(WORKING DATA)
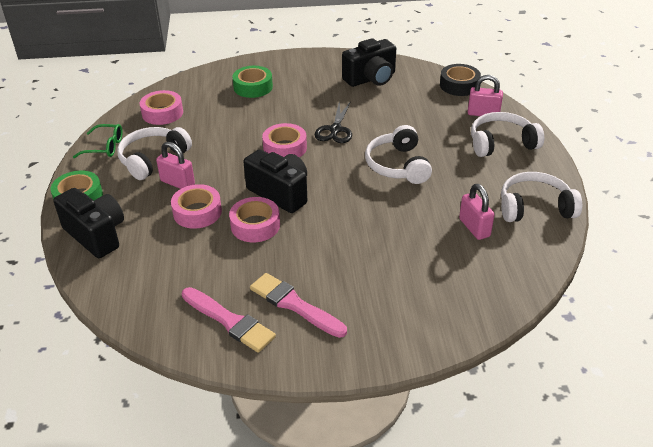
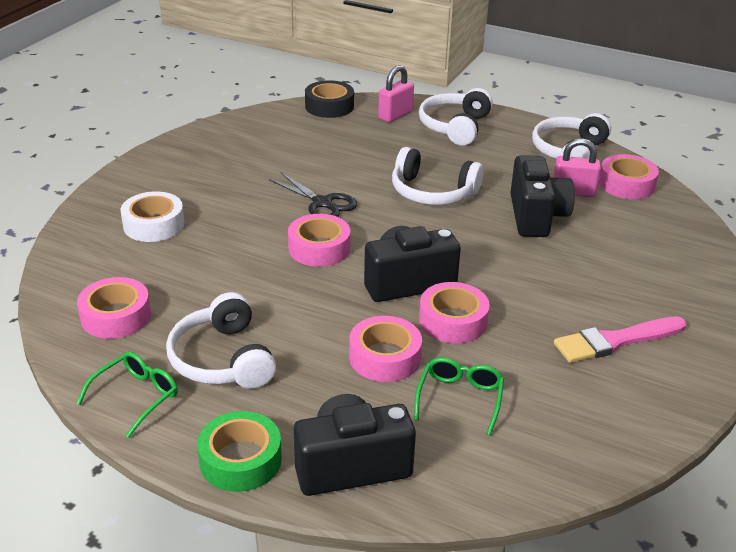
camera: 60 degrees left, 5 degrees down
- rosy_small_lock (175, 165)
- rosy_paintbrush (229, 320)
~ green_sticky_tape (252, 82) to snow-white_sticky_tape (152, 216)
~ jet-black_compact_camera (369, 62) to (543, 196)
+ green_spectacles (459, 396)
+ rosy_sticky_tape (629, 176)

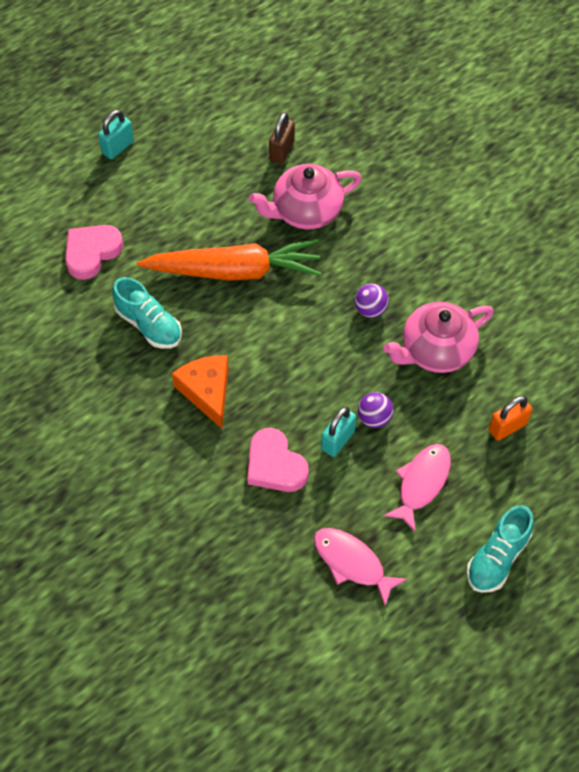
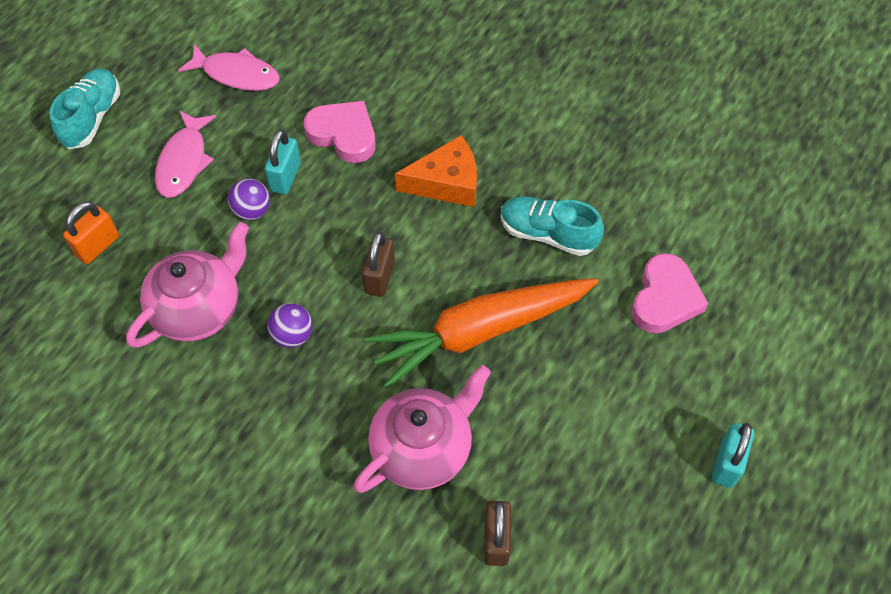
camera: 160 degrees right, 0 degrees up
~ orange-coloured_piece_of_cheese (200, 392) = (436, 171) 60 degrees counterclockwise
+ brown_small_lock (378, 264)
(End WORKING DATA)
→ WHAT IS BEING ASKED:
Each line from the line containing "snow-white_sticky_tape (152, 216)" through the final line of the data above must be retyped exactly; nothing else, and no pictures, may appear.

→ YOUR RESPONSE:
~ green_sticky_tape (252, 82) to snow-white_sticky_tape (152, 216)
~ jet-black_compact_camera (369, 62) to (543, 196)
+ green_spectacles (459, 396)
+ rosy_sticky_tape (629, 176)

camera: 160 degrees right, 0 degrees up
~ orange-coloured_piece_of_cheese (200, 392) = (436, 171) 60 degrees counterclockwise
+ brown_small_lock (378, 264)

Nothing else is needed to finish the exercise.